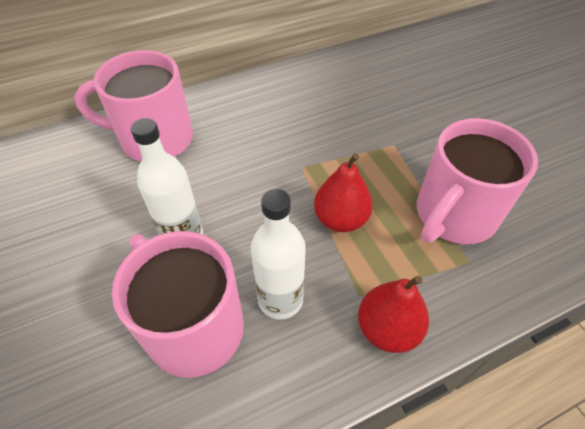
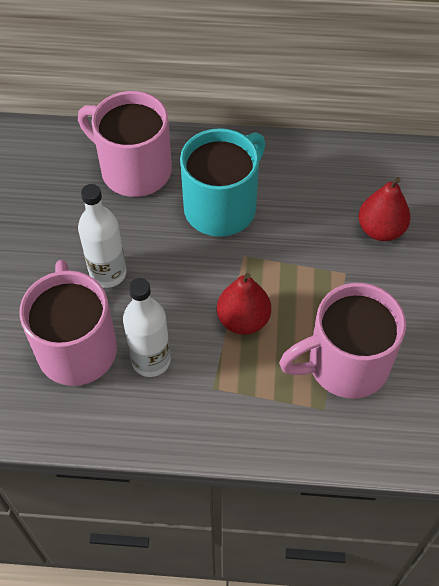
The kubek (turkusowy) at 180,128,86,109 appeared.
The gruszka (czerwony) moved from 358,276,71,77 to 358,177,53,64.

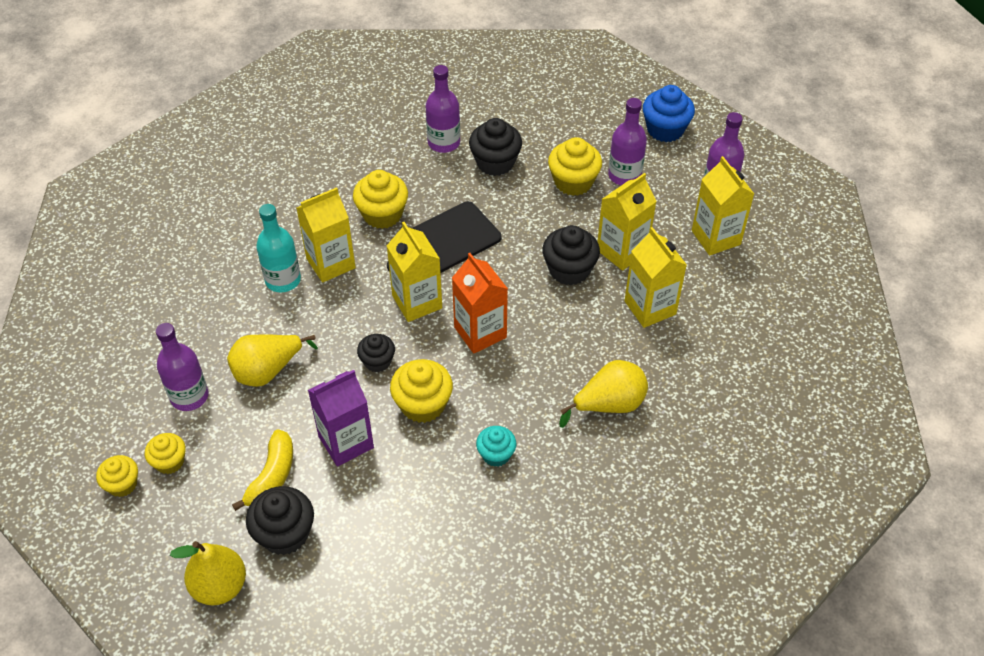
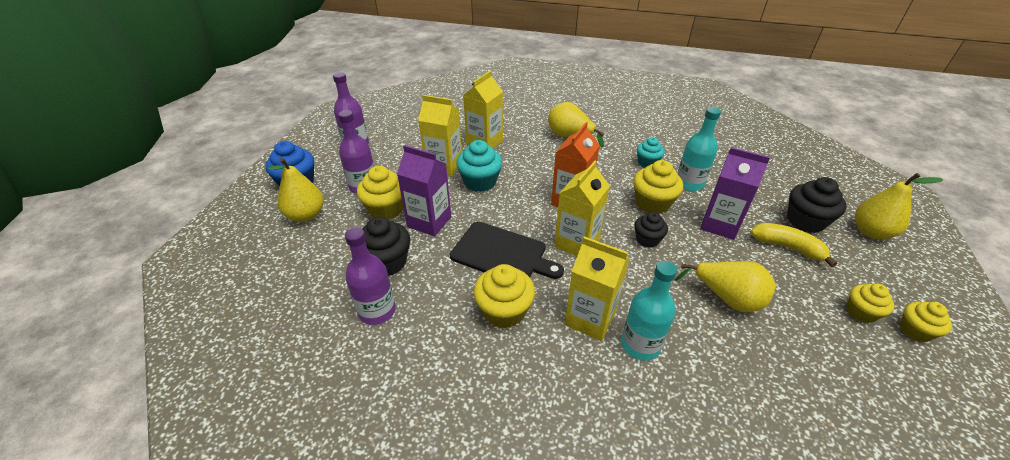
The gruszka (żółty) at 267,158,57,64 appeared.
The karton mleka (fioletowy) at 397,145,54,91 appeared.
The muffinka (czarny) at 542,225,58,60 became the muffinka (turkusowy) at 456,140,46,52.
The butelka (turkusowy) at 678,107,43,84 appeared.
The banan (żółty) at 232,429,61,82 turned 45 degrees clockwise.
The butelka (fioletowy) at 156,323,53,88 disappeared.
The karton mleka (żółty) at 692,156,62,99 disappeared.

-- EXERCISE DESCRIPTION --
Your answer should be all lines from the data that contain "butelka".

-- RESULT OF THIS EXERCISE --
The butelka (turkusowy) at 678,107,43,84 appeared.
The butelka (fioletowy) at 156,323,53,88 disappeared.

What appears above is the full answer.